» **Information**
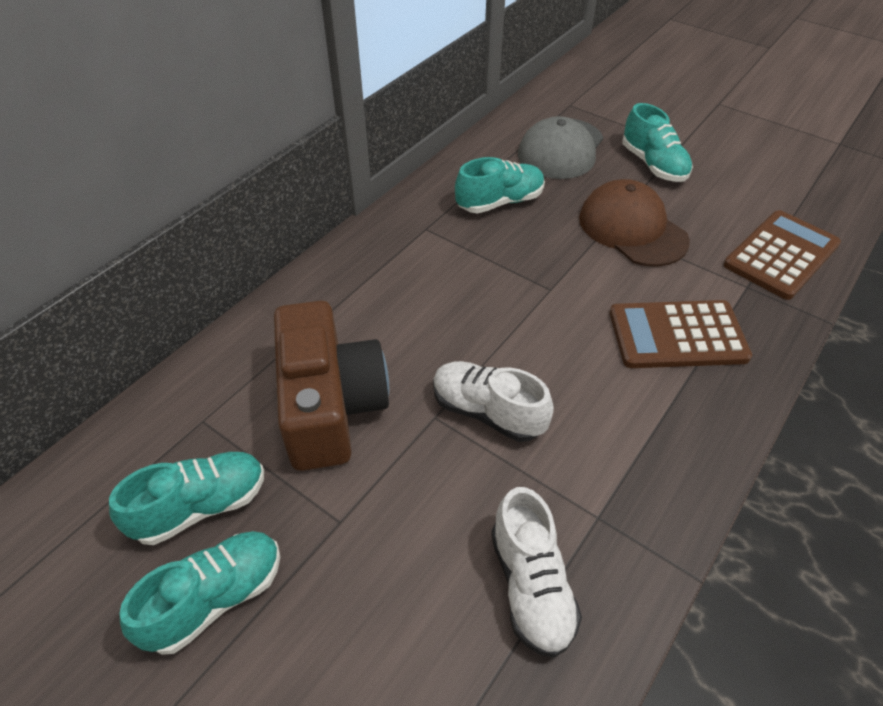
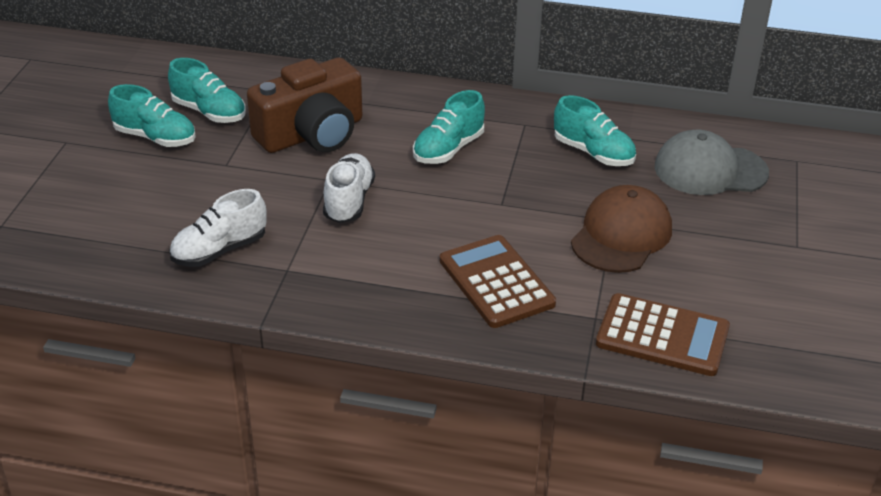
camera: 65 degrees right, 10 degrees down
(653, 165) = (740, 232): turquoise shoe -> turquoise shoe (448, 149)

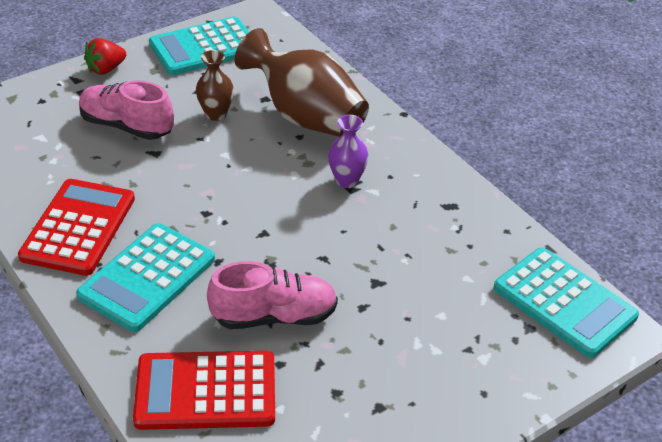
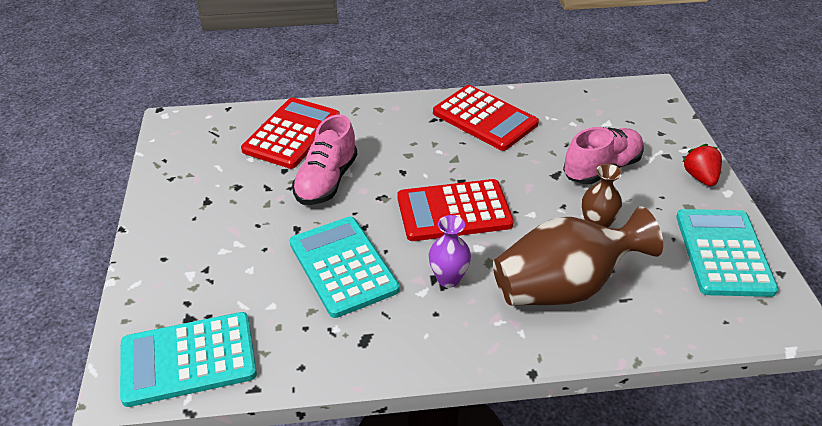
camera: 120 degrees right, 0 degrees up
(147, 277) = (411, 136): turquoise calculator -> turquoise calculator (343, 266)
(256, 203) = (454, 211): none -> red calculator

» **What is expected**
Begin with the line that contains "camera: 120 degrees right, 0 degrees up". Repeat it and every line after it through the end of the listing, exactly, and print nothing more.

» **Result of this task**
camera: 120 degrees right, 0 degrees up
(147, 277) = (411, 136): turquoise calculator -> turquoise calculator (343, 266)
(256, 203) = (454, 211): none -> red calculator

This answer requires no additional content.